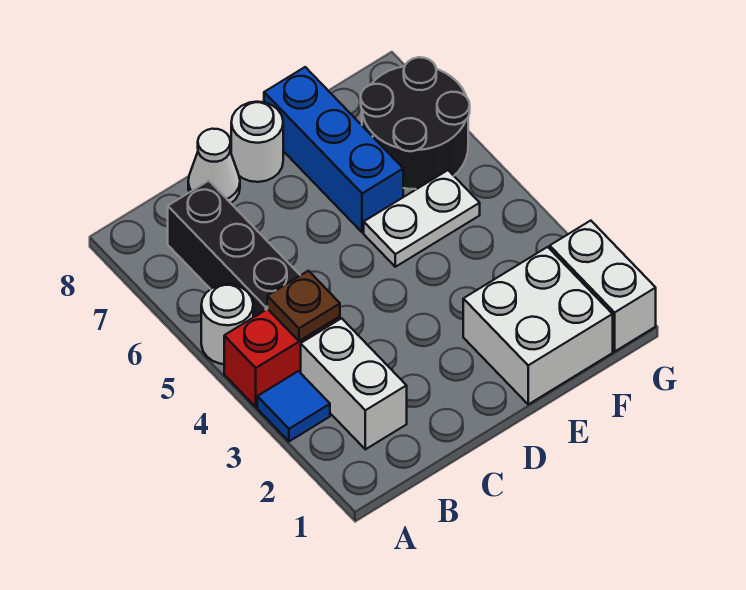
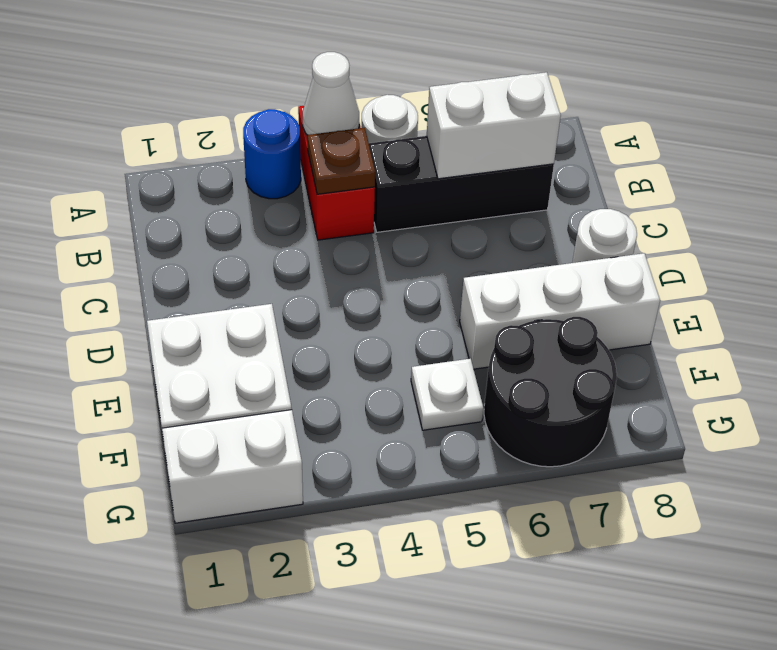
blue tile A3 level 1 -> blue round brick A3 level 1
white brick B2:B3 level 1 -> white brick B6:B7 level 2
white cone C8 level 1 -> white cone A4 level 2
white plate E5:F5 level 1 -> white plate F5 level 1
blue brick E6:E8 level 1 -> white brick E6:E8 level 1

= = = = =

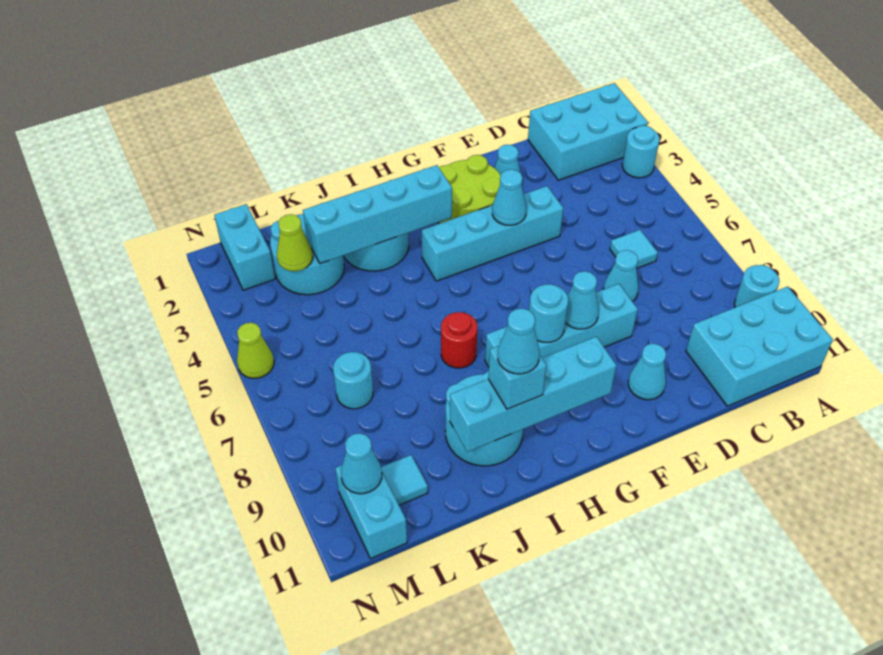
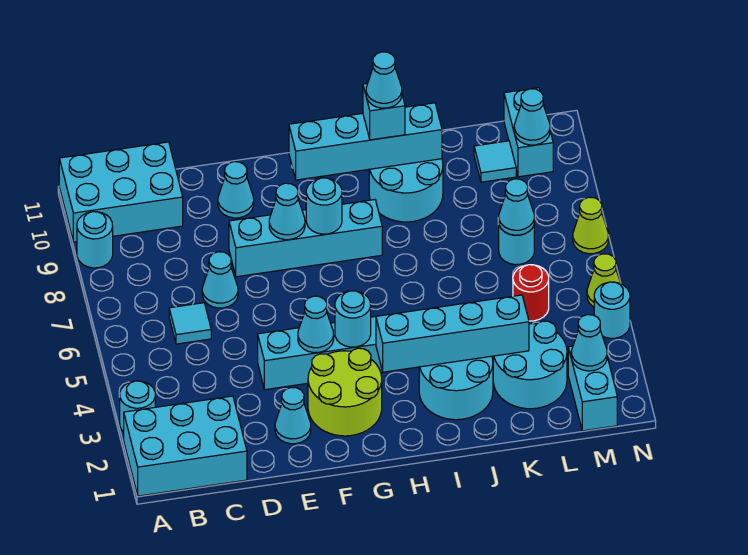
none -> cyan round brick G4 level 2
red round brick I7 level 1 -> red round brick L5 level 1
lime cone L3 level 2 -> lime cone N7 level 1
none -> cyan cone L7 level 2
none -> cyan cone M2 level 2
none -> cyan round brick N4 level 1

= = = = =

**Problem details:**
Look back at the data above. Transcribe exactly the lines starting at the line that contains "none -> cyan cone M2 level 2" and ending at the line that contains "none -> cyan round brick N4 level 1".

**Answer to the exercise:**
none -> cyan cone M2 level 2
none -> cyan round brick N4 level 1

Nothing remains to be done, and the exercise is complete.